**Activity:** For each line below that includes the word "grey", make a copy.

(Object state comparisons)
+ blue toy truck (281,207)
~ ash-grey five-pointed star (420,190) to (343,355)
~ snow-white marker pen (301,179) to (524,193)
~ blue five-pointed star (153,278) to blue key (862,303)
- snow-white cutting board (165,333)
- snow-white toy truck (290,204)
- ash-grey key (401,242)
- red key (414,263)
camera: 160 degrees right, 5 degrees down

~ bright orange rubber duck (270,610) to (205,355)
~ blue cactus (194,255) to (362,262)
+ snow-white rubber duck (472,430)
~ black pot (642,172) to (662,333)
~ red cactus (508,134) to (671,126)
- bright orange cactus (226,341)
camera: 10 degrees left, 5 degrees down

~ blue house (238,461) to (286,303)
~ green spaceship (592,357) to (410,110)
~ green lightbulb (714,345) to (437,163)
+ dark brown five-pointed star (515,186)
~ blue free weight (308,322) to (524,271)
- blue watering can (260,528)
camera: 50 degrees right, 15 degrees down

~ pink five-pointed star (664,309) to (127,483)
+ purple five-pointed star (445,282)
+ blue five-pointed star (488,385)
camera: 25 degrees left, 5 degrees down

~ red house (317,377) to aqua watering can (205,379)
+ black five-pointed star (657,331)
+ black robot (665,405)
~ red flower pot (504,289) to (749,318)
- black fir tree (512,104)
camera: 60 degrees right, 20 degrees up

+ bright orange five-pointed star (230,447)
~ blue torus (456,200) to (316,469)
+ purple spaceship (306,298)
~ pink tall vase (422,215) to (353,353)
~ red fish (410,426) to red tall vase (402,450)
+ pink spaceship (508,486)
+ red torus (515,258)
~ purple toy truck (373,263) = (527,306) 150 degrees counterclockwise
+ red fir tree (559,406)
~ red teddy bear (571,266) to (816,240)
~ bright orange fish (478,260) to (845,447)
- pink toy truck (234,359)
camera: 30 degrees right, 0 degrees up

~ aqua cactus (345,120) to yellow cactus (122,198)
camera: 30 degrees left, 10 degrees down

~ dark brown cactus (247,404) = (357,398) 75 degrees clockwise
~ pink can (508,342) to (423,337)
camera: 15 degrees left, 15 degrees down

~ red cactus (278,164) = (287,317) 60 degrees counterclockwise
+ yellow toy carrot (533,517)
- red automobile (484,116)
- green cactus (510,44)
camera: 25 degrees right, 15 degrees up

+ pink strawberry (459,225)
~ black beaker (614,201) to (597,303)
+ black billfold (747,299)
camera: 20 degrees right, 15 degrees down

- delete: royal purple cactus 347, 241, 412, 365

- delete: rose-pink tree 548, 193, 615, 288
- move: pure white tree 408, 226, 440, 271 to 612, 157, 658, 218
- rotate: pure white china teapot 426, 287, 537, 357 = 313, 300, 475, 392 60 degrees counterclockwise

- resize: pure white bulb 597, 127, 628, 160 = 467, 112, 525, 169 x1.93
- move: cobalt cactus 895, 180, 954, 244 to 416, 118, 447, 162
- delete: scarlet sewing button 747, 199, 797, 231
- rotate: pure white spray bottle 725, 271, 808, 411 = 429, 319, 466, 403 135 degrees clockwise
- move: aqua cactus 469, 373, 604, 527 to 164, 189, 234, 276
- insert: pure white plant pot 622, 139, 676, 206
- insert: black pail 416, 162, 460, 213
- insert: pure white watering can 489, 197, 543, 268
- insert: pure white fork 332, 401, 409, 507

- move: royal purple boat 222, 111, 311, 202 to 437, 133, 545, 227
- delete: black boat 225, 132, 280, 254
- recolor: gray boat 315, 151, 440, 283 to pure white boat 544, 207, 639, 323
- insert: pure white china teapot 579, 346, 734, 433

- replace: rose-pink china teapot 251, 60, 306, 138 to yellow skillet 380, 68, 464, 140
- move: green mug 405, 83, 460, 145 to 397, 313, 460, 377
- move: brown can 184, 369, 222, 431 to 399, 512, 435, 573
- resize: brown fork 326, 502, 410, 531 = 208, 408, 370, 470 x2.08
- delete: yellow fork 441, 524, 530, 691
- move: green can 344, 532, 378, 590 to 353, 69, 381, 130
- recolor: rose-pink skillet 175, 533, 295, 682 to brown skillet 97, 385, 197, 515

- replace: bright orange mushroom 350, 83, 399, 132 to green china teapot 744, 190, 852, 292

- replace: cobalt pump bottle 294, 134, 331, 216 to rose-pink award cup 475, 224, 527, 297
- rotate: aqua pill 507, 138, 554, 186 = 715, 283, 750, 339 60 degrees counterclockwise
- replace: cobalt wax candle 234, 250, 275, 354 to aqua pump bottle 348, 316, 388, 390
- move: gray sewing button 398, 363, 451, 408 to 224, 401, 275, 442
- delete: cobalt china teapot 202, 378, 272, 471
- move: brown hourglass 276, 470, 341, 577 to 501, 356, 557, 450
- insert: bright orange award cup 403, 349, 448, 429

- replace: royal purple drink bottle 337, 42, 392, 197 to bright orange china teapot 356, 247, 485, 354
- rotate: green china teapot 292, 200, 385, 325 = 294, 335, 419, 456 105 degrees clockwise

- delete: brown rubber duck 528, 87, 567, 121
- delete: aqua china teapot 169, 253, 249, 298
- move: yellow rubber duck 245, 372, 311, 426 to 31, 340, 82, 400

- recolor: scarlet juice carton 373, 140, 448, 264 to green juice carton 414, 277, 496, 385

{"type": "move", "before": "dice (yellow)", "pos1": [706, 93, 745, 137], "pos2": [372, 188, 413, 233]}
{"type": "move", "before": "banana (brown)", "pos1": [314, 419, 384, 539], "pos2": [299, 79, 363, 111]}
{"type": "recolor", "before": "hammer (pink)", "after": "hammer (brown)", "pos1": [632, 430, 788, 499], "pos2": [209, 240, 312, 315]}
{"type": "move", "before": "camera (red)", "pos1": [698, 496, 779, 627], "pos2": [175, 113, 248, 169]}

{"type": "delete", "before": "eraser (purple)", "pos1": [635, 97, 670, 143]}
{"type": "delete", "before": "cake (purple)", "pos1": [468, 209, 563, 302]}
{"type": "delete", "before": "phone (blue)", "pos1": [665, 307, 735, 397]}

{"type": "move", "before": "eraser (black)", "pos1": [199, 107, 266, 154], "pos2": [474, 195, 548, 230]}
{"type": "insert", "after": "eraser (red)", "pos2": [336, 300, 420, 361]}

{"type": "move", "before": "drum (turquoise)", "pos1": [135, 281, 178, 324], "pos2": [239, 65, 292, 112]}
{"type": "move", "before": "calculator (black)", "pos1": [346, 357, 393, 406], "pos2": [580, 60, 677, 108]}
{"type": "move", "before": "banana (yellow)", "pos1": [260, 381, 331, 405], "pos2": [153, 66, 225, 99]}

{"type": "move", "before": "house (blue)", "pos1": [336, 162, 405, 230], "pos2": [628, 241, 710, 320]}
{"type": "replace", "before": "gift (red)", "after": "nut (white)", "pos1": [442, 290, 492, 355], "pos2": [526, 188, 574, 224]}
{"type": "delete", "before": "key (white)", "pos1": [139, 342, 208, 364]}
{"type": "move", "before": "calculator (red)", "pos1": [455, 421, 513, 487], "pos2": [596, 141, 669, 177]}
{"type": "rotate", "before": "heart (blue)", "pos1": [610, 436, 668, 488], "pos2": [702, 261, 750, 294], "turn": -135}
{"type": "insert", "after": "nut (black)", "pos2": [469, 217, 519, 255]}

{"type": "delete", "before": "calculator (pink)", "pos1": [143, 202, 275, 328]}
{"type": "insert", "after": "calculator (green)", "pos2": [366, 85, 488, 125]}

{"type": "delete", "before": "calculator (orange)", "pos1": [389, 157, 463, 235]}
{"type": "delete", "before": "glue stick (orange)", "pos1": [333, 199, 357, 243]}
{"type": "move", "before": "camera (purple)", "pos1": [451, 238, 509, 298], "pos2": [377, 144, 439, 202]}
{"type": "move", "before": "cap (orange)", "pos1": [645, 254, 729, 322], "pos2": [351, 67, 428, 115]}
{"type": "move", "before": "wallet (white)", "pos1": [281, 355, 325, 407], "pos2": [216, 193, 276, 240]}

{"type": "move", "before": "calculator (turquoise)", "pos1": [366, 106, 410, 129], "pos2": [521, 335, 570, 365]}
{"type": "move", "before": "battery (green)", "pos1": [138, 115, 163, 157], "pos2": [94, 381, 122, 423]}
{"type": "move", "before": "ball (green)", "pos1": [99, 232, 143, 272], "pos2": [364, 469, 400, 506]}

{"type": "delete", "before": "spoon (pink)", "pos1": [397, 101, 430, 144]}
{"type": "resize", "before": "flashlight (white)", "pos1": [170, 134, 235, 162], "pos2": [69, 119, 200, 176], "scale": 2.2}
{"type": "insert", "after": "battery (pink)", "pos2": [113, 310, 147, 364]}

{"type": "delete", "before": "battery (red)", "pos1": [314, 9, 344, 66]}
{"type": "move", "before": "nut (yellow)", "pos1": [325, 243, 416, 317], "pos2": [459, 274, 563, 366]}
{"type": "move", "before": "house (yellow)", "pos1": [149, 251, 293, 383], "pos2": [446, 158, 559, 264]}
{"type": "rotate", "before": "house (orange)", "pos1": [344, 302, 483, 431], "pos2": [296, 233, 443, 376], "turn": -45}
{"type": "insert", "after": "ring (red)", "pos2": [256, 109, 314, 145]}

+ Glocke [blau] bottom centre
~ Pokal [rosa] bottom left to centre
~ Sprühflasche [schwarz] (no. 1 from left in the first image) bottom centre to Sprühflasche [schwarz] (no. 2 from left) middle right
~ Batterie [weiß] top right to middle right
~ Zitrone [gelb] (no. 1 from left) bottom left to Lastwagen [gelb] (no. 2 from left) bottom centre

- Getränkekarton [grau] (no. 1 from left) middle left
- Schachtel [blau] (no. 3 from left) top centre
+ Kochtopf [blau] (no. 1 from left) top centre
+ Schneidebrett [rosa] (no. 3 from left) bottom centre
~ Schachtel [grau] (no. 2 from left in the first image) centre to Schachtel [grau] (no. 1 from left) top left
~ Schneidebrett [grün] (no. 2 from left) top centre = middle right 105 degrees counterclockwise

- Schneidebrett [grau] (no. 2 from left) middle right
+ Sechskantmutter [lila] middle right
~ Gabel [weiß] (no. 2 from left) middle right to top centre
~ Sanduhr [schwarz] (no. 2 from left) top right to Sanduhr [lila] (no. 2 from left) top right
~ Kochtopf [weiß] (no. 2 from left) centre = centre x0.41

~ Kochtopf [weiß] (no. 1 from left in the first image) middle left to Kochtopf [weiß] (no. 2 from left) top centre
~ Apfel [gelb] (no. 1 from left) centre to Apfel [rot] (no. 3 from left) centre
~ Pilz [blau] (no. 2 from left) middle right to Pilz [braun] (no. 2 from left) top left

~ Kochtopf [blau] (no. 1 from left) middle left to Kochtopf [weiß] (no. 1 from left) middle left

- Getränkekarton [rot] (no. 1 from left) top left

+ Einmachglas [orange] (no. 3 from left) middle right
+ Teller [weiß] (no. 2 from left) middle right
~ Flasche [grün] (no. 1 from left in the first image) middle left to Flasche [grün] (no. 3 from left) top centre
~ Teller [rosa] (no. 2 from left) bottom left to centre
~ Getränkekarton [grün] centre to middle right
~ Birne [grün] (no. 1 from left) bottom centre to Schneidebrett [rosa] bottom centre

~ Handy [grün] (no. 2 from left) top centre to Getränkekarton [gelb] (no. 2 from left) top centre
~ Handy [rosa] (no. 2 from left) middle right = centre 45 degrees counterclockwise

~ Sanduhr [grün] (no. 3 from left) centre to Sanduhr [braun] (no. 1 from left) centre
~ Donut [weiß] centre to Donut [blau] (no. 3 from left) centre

**Your solution:**
~ ash-grey five-pointed star (420,190) to (343,355)
- ash-grey key (401,242)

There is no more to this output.